### Required action
Everything from the line containing "dispenser/red (no. 1 from left)" to the last line of the listing below should be restated exactly, both ends included, with nothing added and the pictures omitted.

[Records supplied]

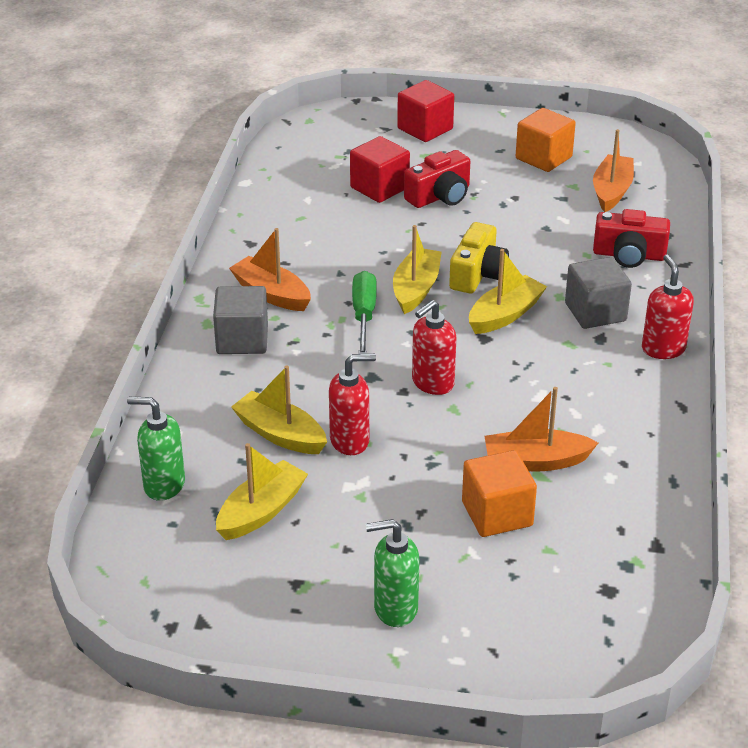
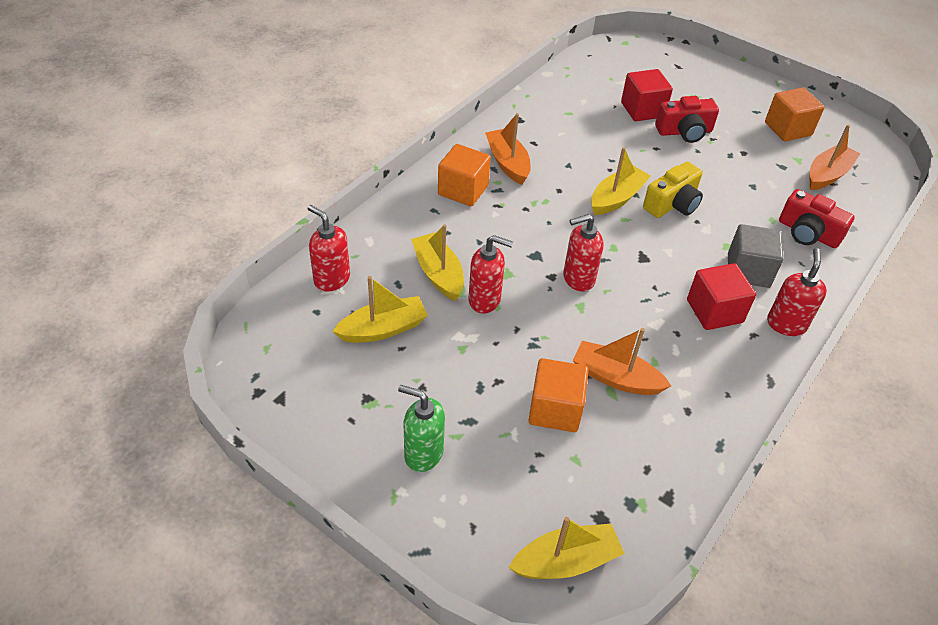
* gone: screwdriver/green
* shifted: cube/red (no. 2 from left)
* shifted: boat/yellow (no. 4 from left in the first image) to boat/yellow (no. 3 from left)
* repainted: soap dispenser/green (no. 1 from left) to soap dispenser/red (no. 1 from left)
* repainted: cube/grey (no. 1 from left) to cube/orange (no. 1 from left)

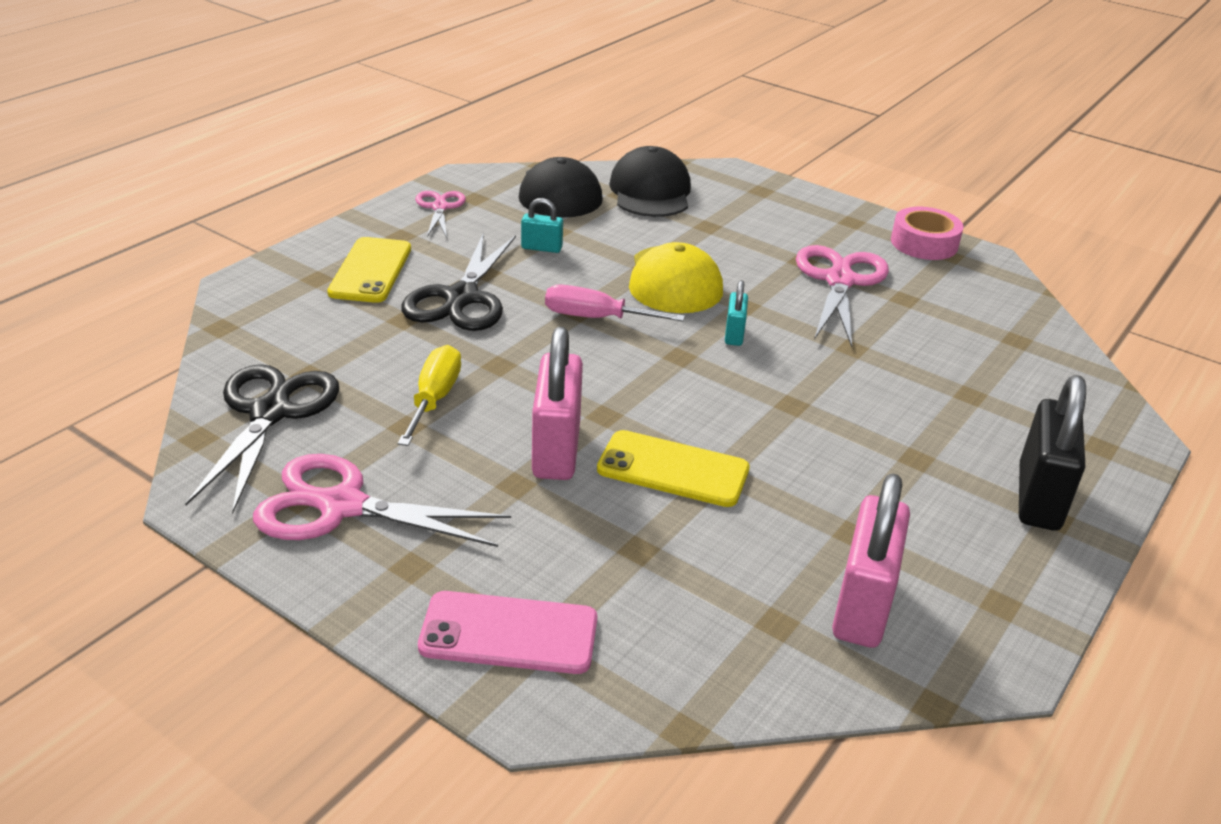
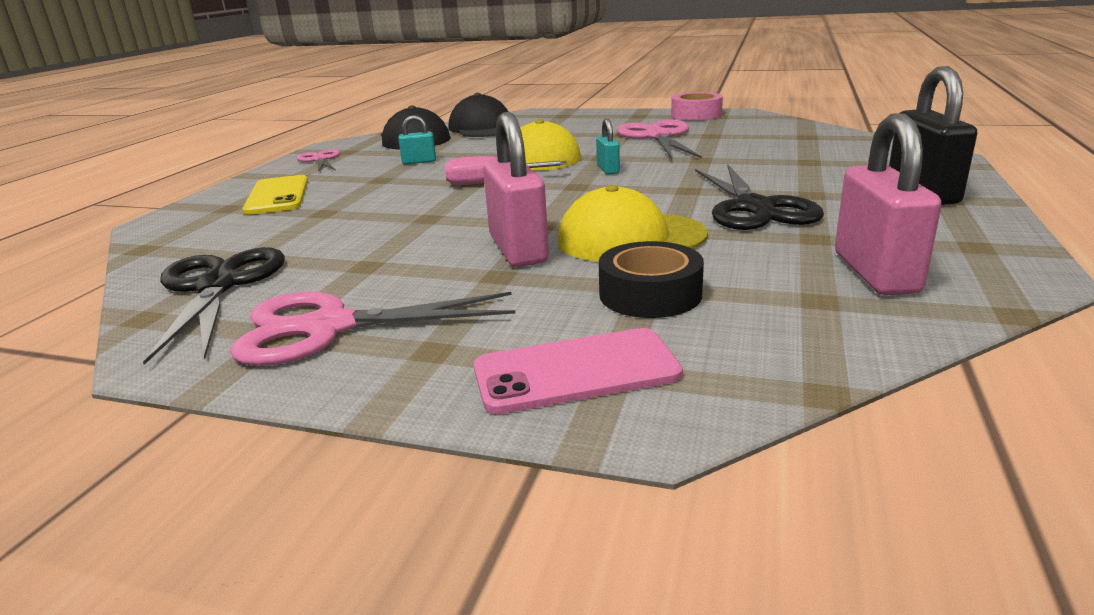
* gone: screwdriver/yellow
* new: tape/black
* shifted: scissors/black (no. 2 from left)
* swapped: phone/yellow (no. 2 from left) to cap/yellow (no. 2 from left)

[/Records supplied]

### Your response
* repainted: soap dispenser/green (no. 1 from left) to soap dispenser/red (no. 1 from left)
* repainted: cube/grey (no. 1 from left) to cube/orange (no. 1 from left)

* gone: screwdriver/yellow
* new: tape/black
* shifted: scissors/black (no. 2 from left)
* swapped: phone/yellow (no. 2 from left) to cap/yellow (no. 2 from left)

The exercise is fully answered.